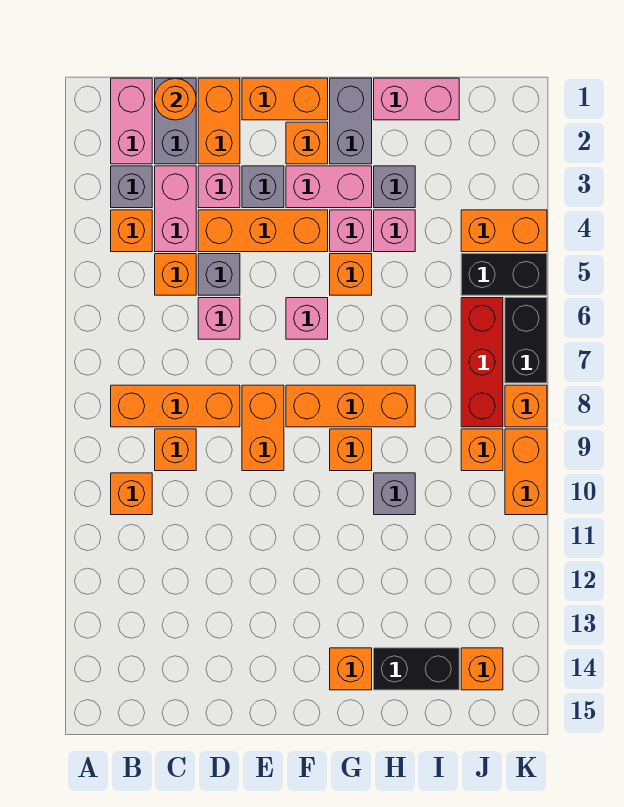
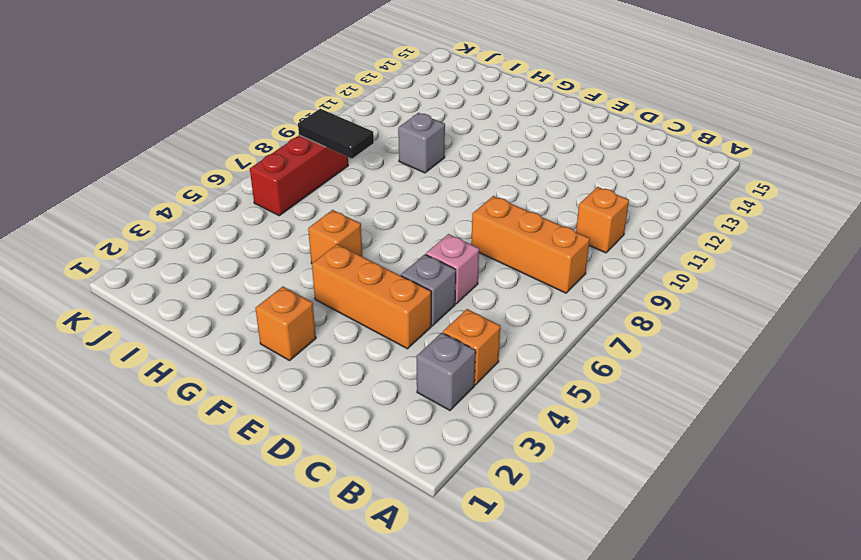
black tile I8:J8 level 2 -> none
none -> pink brick B1:B2 level 1
none -> grey brick C1:C2 level 1
none -> pink brick C3:C4 level 1
none -> orange brick C5 level 1

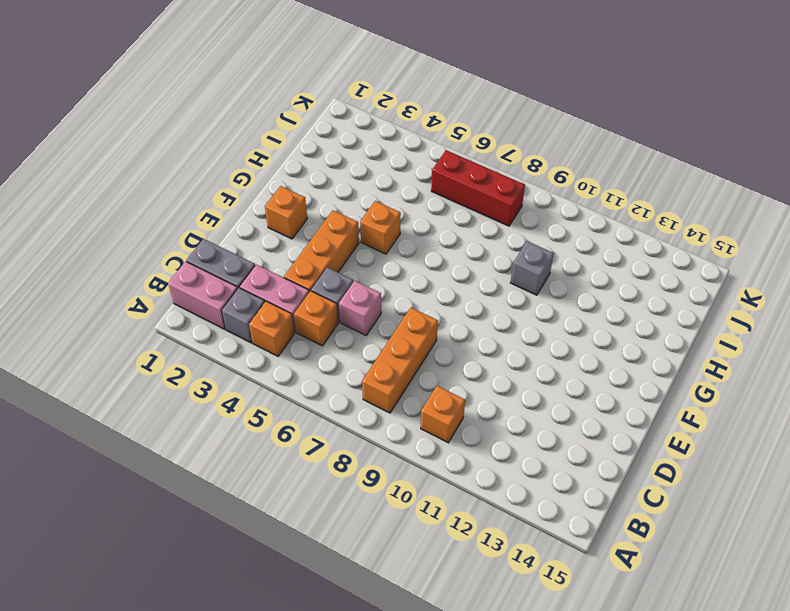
none -> orange brick C9 level 1
none -> orange brick D1:D2 level 1
none -> pink brick D3 level 1
none -> orange brick E1:F1 level 1

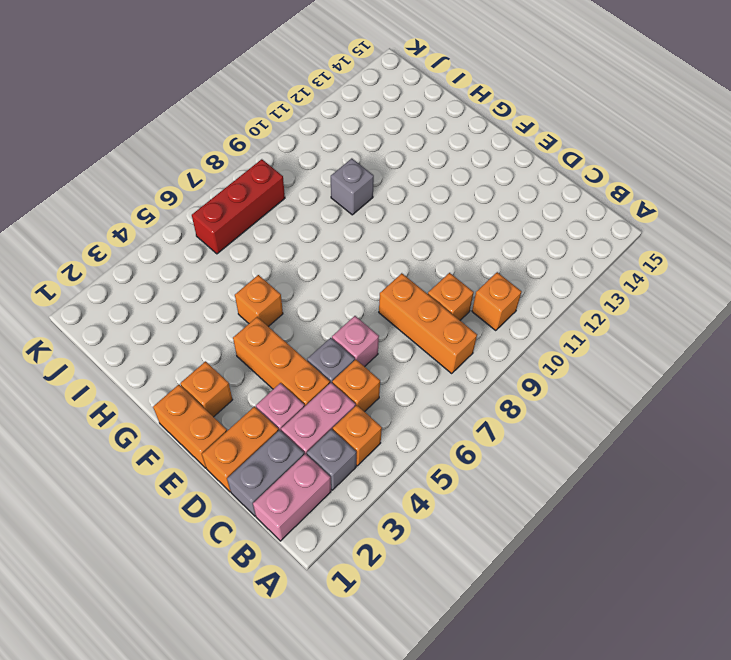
none -> grey brick E3 level 1
none -> orange brick E8:E9 level 1
none -> pink brick F3:G3 level 1
none -> pink brick F6 level 1

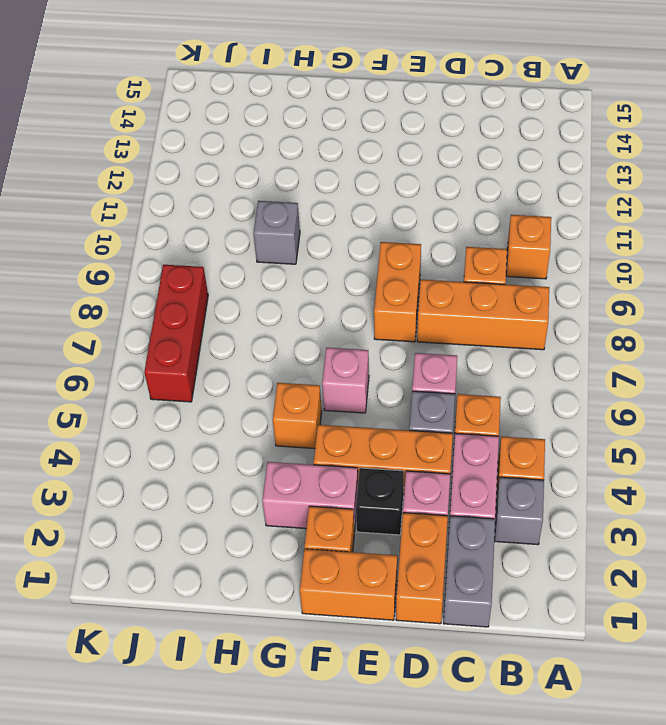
black brick E3 level 1 -> grey brick E3 level 1
none -> pink brick B1:B2 level 1
none -> orange brick F8:H8 level 1
none -> grey brick G1:G2 level 1
none -> pink brick G4 level 1

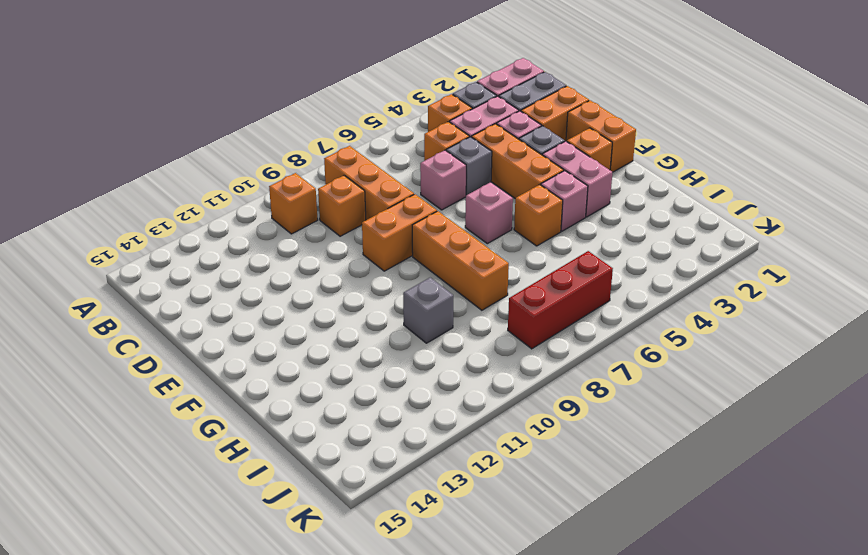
none -> grey brick G1:G2 level 1
none -> orange brick G9 level 1
none -> orange brick G14 level 1
none -> pink brick H1:I1 level 1

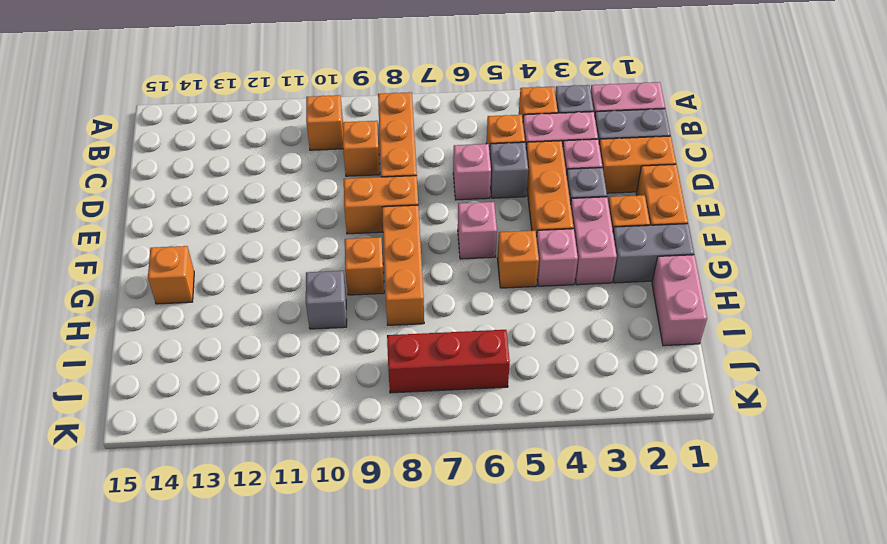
none -> grey brick H3 level 1
none -> pink brick H4 level 1
none -> black brick H14:I14 level 1
none -> orange brick J4:K4 level 1

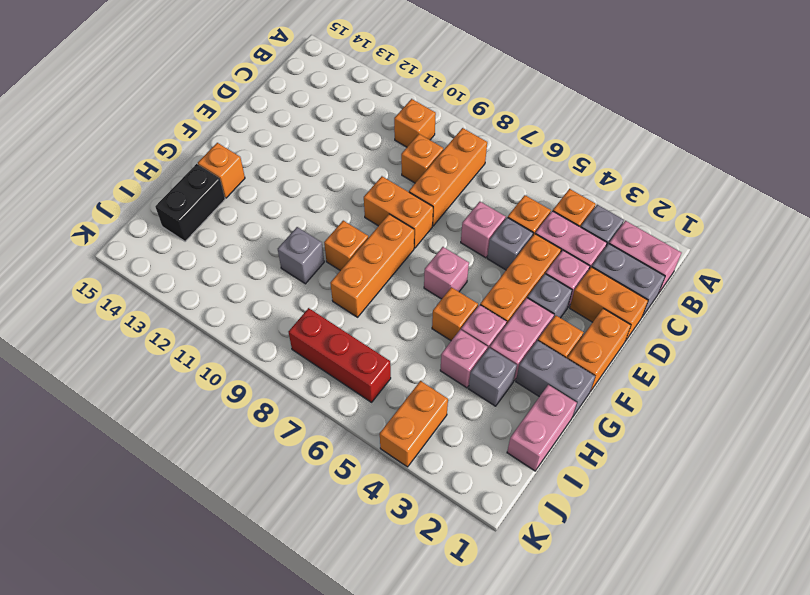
none -> black brick J5:K5 level 1
none -> orange brick J9 level 1
none -> orange brick J14 level 1
none -> black brick K6:K7 level 1

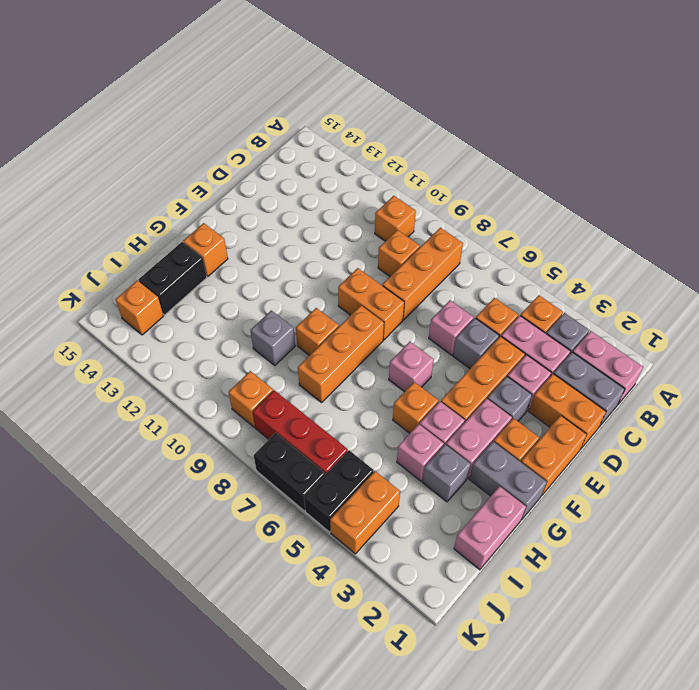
none -> orange brick K8 level 1
none -> orange brick K9:K10 level 1
none -> orange round brick C1 level 2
────────
Task statement
Using the material above, return every line exactly as it appears, minus the pictures.

Result of this task
black tile I8:J8 level 2 -> none
none -> pink brick B1:B2 level 1
none -> grey brick C1:C2 level 1
none -> pink brick C3:C4 level 1
none -> orange brick C5 level 1

none -> orange brick C9 level 1
none -> orange brick D1:D2 level 1
none -> pink brick D3 level 1
none -> orange brick E1:F1 level 1

none -> grey brick E3 level 1
none -> orange brick E8:E9 level 1
none -> pink brick F3:G3 level 1
none -> pink brick F6 level 1

black brick E3 level 1 -> grey brick E3 level 1
none -> pink brick B1:B2 level 1
none -> orange brick F8:H8 level 1
none -> grey brick G1:G2 level 1
none -> pink brick G4 level 1

none -> grey brick G1:G2 level 1
none -> orange brick G9 level 1
none -> orange brick G14 level 1
none -> pink brick H1:I1 level 1

none -> grey brick H3 level 1
none -> pink brick H4 level 1
none -> black brick H14:I14 level 1
none -> orange brick J4:K4 level 1

none -> black brick J5:K5 level 1
none -> orange brick J9 level 1
none -> orange brick J14 level 1
none -> black brick K6:K7 level 1

none -> orange brick K8 level 1
none -> orange brick K9:K10 level 1
none -> orange round brick C1 level 2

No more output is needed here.